Entries taken from a collection
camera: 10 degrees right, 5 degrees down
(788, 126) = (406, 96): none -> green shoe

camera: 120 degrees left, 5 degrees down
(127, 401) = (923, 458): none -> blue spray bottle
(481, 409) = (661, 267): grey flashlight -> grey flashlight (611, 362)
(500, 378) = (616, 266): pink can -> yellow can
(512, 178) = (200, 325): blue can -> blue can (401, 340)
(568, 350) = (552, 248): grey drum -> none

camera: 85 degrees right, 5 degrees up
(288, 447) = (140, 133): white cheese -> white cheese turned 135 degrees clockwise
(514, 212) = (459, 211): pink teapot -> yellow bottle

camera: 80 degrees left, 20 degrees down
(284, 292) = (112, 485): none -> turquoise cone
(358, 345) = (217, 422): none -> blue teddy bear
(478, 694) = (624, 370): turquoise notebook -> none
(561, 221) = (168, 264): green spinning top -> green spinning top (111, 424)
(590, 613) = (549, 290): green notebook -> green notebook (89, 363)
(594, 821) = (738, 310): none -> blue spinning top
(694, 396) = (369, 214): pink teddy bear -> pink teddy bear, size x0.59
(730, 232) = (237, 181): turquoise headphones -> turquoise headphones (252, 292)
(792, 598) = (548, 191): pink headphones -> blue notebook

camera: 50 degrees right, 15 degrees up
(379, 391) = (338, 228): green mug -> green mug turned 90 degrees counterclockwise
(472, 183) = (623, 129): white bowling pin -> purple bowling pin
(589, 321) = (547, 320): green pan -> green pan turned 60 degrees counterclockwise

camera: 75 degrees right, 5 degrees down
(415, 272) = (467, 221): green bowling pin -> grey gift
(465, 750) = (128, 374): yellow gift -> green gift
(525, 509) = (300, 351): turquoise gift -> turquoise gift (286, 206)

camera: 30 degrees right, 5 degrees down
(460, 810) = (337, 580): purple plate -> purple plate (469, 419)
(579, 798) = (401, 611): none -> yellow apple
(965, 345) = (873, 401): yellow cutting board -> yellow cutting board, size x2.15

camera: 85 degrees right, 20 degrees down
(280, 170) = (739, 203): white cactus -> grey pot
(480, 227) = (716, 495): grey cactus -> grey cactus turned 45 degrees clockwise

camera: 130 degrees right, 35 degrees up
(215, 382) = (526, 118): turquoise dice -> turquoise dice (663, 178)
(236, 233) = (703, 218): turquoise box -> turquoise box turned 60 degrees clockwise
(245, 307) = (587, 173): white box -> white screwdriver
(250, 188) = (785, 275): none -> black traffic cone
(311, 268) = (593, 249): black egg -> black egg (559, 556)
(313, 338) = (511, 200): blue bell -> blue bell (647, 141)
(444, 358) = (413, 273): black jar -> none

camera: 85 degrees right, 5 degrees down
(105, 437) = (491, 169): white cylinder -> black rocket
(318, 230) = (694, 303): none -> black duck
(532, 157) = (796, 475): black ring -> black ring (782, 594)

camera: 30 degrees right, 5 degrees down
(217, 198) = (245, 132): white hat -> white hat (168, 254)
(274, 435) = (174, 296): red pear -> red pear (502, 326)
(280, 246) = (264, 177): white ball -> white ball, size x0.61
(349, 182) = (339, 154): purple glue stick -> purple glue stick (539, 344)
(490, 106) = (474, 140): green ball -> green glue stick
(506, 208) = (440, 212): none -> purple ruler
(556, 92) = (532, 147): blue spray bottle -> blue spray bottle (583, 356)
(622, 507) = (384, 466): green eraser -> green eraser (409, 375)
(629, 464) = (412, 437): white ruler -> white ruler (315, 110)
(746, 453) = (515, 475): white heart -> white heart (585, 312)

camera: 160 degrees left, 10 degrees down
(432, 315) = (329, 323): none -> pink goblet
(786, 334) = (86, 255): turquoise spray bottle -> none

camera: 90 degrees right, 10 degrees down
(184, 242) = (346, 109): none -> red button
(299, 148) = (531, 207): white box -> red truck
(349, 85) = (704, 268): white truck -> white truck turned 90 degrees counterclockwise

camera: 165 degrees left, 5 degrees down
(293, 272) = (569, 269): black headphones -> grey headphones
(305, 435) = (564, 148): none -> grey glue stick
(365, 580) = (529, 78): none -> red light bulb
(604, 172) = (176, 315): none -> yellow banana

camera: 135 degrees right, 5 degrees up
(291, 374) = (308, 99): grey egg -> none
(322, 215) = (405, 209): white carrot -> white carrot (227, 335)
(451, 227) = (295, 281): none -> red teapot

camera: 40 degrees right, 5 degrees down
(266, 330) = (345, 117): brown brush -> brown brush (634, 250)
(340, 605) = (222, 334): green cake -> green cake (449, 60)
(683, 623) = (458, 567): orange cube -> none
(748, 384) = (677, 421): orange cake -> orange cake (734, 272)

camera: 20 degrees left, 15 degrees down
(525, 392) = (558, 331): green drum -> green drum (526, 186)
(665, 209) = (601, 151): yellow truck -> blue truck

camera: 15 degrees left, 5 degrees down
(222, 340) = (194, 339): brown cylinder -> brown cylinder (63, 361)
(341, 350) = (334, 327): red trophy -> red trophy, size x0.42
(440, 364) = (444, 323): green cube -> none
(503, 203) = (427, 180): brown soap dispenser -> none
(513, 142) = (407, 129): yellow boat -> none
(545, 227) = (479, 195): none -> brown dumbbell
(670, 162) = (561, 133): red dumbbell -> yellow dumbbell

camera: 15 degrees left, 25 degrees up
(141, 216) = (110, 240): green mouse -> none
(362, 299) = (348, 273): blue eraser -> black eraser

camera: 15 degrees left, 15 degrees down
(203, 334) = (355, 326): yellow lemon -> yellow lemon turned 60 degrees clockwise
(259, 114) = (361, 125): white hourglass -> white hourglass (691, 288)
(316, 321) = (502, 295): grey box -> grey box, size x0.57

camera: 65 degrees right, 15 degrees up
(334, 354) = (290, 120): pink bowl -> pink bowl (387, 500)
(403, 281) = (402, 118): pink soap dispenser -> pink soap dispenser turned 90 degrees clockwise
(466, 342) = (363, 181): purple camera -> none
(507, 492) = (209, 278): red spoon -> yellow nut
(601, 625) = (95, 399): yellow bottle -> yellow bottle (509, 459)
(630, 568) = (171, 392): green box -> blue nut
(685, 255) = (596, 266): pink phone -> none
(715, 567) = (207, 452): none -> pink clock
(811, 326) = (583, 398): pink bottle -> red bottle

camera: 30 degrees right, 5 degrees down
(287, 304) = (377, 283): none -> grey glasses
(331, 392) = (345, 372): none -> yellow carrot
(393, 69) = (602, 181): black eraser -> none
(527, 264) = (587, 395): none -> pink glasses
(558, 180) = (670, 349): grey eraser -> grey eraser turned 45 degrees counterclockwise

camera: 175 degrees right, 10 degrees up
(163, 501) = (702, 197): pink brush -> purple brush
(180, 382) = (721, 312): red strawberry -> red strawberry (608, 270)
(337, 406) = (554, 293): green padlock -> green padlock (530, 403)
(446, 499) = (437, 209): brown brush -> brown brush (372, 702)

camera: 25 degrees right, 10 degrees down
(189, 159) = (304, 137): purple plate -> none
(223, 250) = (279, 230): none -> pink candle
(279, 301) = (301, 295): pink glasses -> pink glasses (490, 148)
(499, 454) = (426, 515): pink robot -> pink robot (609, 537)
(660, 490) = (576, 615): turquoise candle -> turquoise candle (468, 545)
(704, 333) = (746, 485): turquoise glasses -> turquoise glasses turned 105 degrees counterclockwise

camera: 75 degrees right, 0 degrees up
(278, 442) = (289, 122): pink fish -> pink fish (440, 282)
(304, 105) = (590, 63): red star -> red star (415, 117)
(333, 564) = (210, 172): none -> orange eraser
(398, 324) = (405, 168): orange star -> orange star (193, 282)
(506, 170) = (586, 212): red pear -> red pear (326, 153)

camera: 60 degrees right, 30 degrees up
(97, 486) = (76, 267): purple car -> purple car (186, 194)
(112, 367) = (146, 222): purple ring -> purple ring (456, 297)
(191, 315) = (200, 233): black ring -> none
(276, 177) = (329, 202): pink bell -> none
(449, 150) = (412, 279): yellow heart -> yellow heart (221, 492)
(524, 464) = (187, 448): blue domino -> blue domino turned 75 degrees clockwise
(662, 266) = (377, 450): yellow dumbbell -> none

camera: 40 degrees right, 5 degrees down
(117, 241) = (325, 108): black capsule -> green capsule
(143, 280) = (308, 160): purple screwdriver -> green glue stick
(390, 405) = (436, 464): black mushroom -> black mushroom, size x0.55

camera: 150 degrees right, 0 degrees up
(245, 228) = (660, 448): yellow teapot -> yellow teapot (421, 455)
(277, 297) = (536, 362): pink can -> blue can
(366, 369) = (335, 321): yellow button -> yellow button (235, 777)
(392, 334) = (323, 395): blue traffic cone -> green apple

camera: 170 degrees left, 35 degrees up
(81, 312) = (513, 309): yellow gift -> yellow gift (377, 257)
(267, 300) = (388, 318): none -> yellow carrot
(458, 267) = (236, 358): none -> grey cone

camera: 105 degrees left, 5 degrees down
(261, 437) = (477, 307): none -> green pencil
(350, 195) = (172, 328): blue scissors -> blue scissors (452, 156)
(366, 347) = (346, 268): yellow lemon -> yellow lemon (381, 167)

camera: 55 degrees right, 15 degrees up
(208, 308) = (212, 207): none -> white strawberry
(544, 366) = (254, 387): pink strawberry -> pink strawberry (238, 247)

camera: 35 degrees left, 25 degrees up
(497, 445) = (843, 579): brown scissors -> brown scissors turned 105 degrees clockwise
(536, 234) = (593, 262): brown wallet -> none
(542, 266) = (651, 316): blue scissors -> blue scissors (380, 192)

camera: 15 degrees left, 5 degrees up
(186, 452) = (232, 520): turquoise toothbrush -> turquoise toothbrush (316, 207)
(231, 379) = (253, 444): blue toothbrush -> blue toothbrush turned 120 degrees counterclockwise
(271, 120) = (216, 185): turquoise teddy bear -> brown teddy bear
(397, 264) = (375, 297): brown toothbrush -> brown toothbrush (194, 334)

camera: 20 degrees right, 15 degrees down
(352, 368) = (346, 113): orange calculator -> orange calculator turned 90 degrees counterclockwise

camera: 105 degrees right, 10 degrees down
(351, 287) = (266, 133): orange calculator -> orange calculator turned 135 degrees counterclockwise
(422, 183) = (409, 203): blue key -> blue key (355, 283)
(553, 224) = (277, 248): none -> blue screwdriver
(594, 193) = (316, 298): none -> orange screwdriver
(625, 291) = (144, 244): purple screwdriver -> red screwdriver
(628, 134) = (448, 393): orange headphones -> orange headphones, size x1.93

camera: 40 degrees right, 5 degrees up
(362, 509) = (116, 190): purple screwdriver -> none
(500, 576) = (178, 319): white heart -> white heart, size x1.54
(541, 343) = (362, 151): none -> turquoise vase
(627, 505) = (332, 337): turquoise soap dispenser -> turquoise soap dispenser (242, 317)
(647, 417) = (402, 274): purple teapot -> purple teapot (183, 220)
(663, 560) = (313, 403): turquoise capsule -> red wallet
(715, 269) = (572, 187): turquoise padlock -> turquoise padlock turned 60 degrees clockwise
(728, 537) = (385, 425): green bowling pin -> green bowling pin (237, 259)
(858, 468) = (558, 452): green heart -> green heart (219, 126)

- EXERCISE GOAL -
Among the lines above, repeat exactly those from the line with "(143, 280) = (308, 160): purple" to the line with "(261, 437) = (477, 307): none -> green pencil", counting both ends.

- ANSWER TO THE PROBLEM -
(143, 280) = (308, 160): purple screwdriver -> green glue stick
(390, 405) = (436, 464): black mushroom -> black mushroom, size x0.55

camera: 150 degrees right, 0 degrees up
(245, 228) = (660, 448): yellow teapot -> yellow teapot (421, 455)
(277, 297) = (536, 362): pink can -> blue can
(366, 369) = (335, 321): yellow button -> yellow button (235, 777)
(392, 334) = (323, 395): blue traffic cone -> green apple

camera: 170 degrees left, 35 degrees up
(81, 312) = (513, 309): yellow gift -> yellow gift (377, 257)
(267, 300) = (388, 318): none -> yellow carrot
(458, 267) = (236, 358): none -> grey cone

camera: 105 degrees left, 5 degrees down
(261, 437) = (477, 307): none -> green pencil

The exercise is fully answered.